TASK GOAL - Lines from the one with "U129: XOR (in" through the end of the records, and no others, are what the answer should contain, copied exactly; please keep pictures out.

══ INPUT FOR THIS TASK

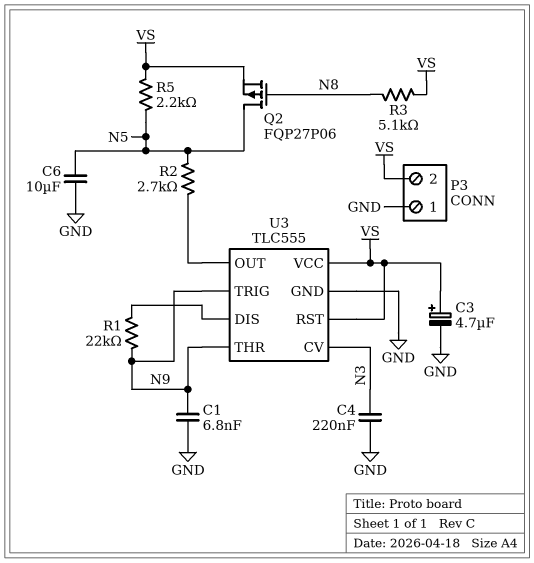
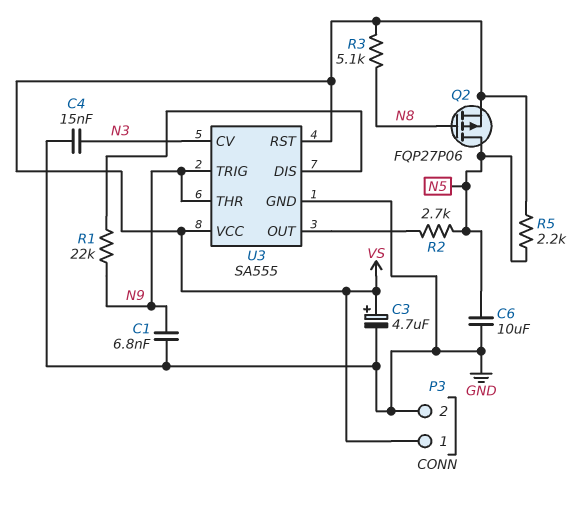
C4: 220nF (GND, N3) -> 15nF (GND, N3)
P3 pin 1: GND -> VS
P3 pin 2: VS -> GND
U3: TLC555 -> SA555

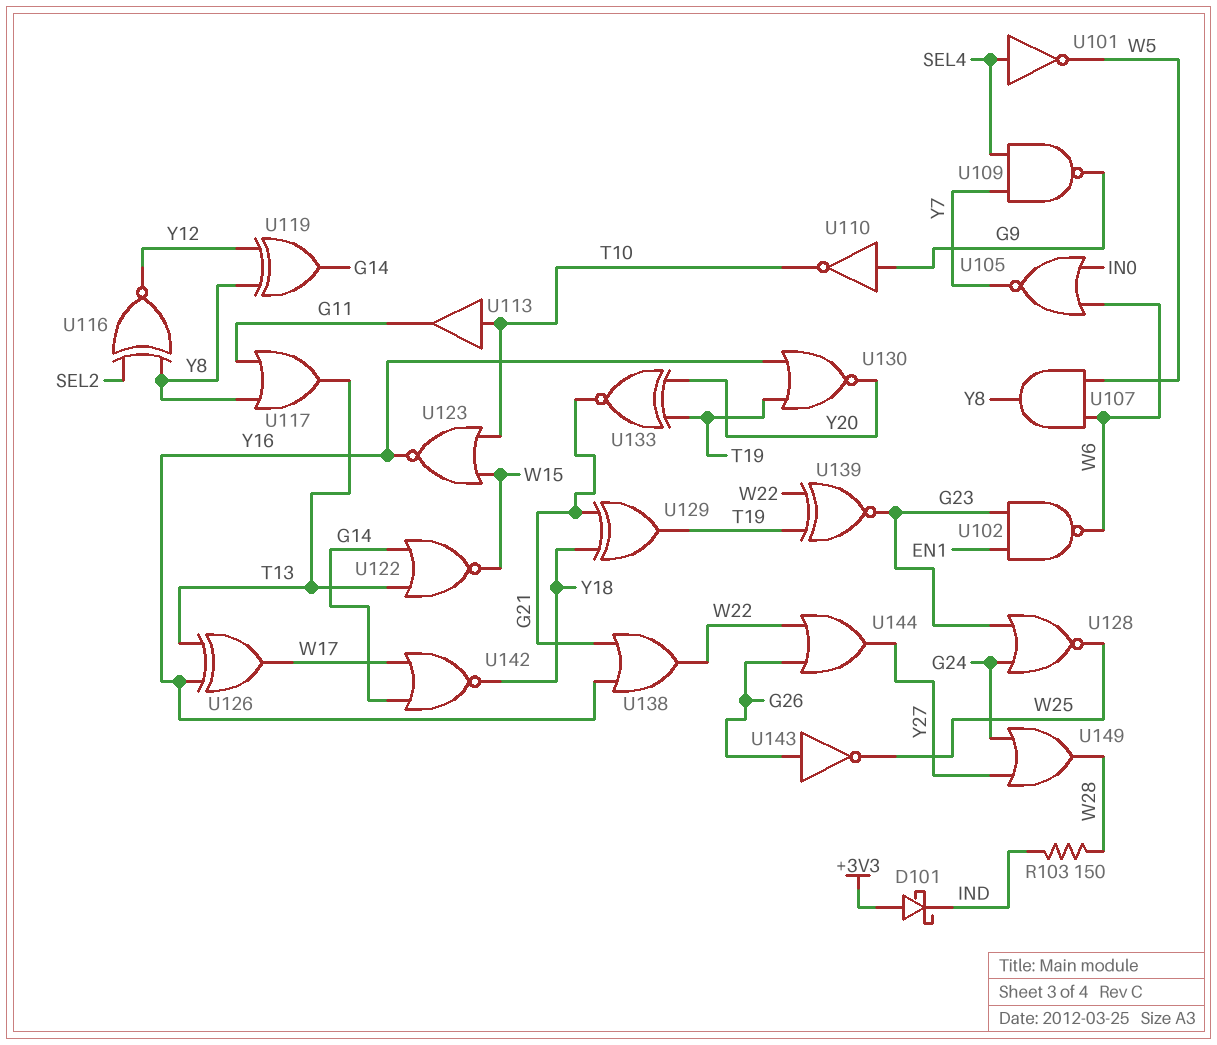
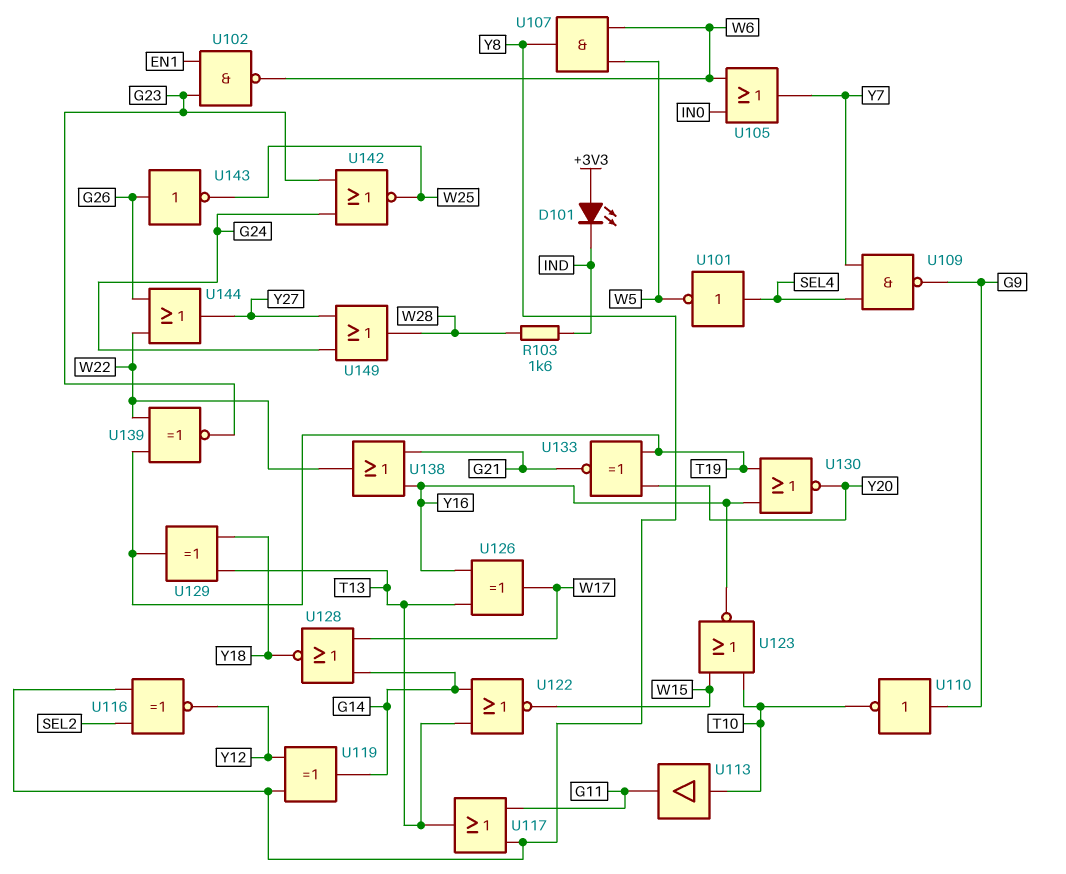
D101: schottky (A +3V3, K IND) -> LED (A +3V3, K IND)
R103: 150 (IND, W28) -> 1.6k (IND, W28)
U105: NOR (in IN0, in W6, out Y7) -> OR (in IN0, in W6, out Y7)
U128: NOR (in G23, in G24, out W25) -> NOR (in G14, in W17, out Y18)
U129: XOR (in G21, in Y18, out T19) -> XOR (in T13, in Y18, out T19)
U142: NOR (in G14, in W17, out Y18) -> NOR (in G23, in G24, out W25)

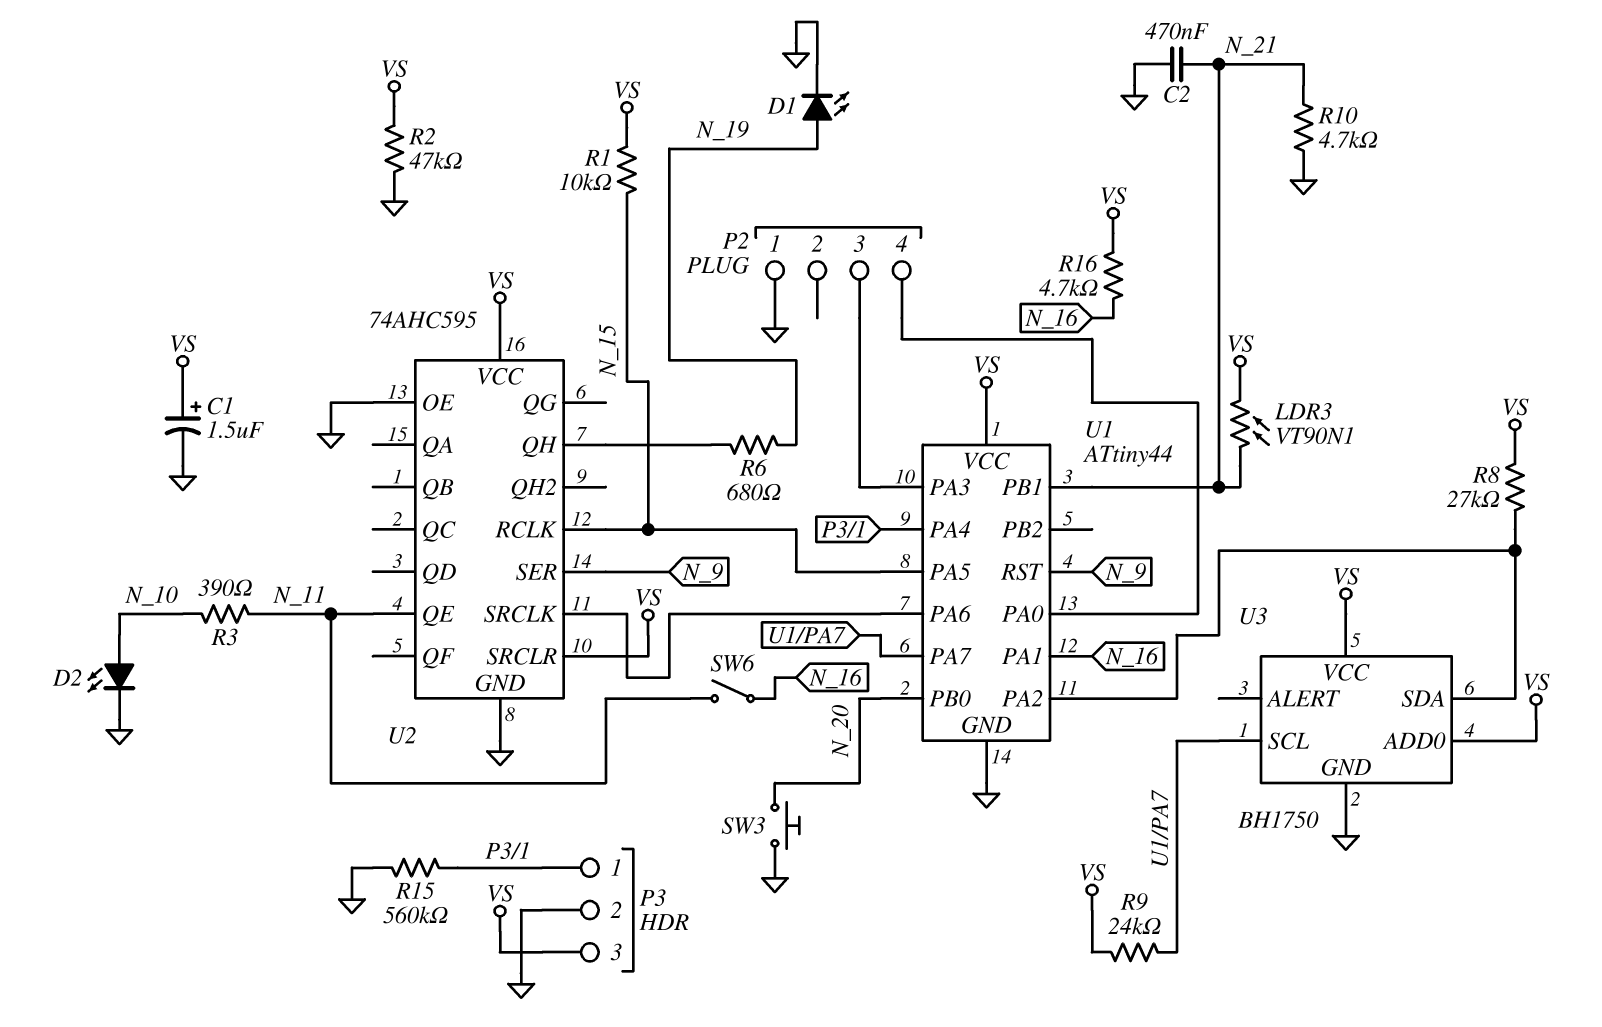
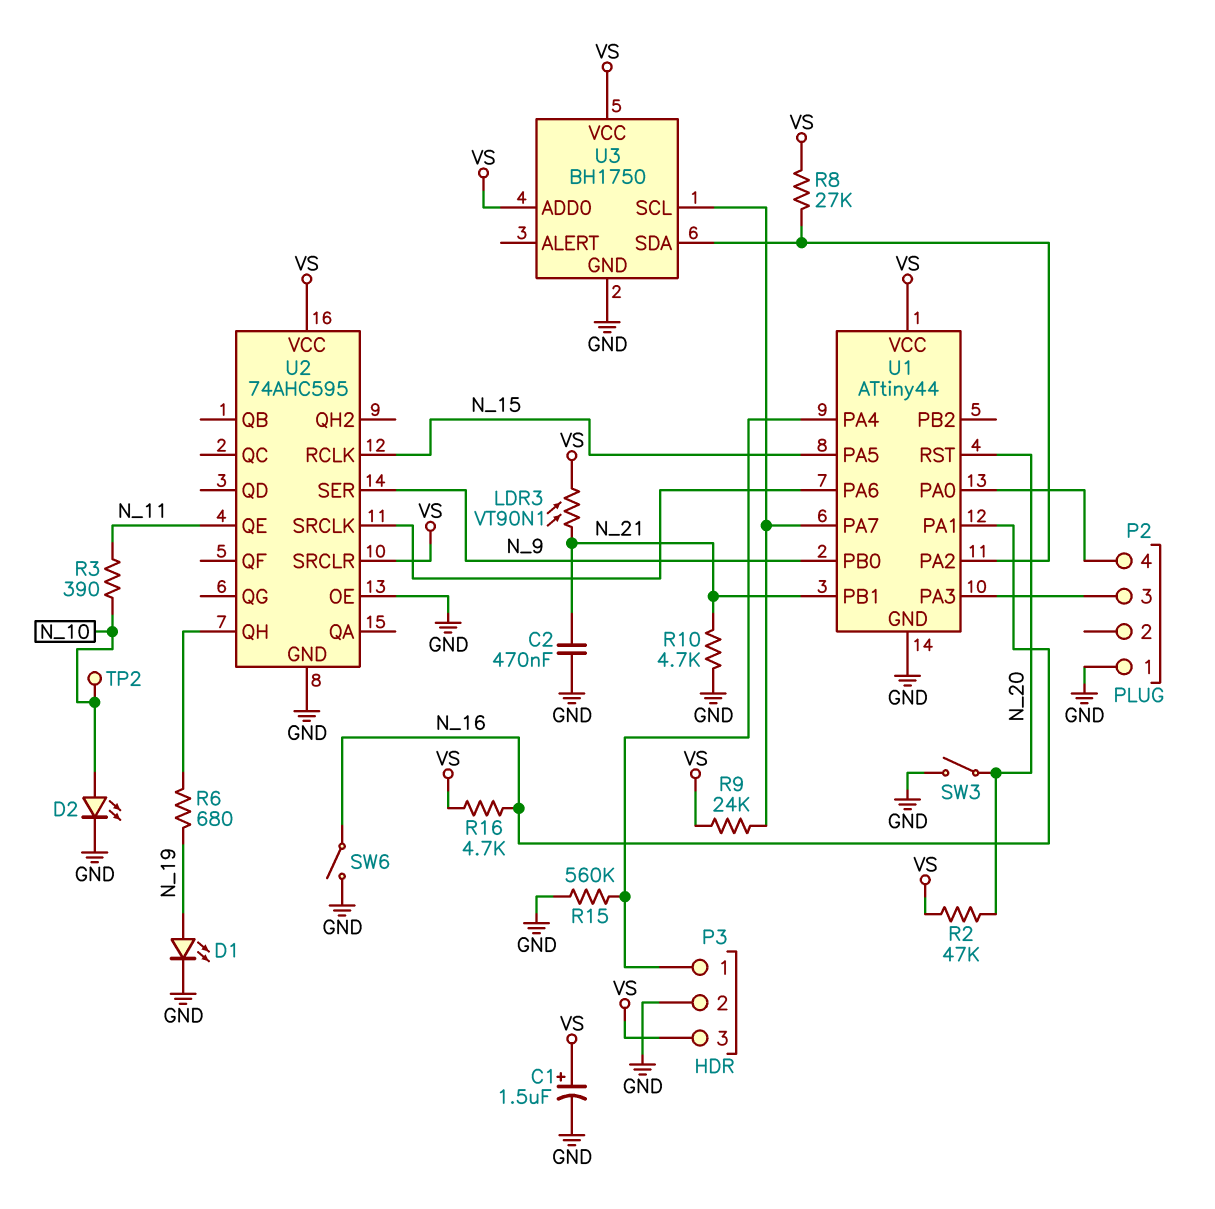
R1: 10k (N_15, VS) -> none
R2: 47k (GND, VS) -> 47k (N_20, VS)
SW3: button (GND, N_20) -> switch (GND, N_20)
SW6: switch (N_11, N_16) -> switch (GND, N_16)
TP2: none -> test point (N_10)
U1 pin PB0: N_20 -> N_9
U1 pin RST: N_9 -> N_20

════

TASK RESULT -
U129: XOR (in G21, in Y18, out T19) -> XOR (in T13, in Y18, out T19)
U142: NOR (in G14, in W17, out Y18) -> NOR (in G23, in G24, out W25)

R1: 10k (N_15, VS) -> none
R2: 47k (GND, VS) -> 47k (N_20, VS)
SW3: button (GND, N_20) -> switch (GND, N_20)
SW6: switch (N_11, N_16) -> switch (GND, N_16)
TP2: none -> test point (N_10)
U1 pin PB0: N_20 -> N_9
U1 pin RST: N_9 -> N_20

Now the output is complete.